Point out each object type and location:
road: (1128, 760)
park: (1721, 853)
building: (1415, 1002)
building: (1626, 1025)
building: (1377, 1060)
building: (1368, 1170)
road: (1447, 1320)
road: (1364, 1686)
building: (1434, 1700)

[Your objective] So that nothing is lost, transcribe each entry exactly as written.

[Task solution]
Point out each object type and location:
road: (1128, 760)
park: (1721, 853)
building: (1415, 1002)
building: (1626, 1025)
building: (1377, 1060)
building: (1368, 1170)
road: (1447, 1320)
road: (1364, 1686)
building: (1434, 1700)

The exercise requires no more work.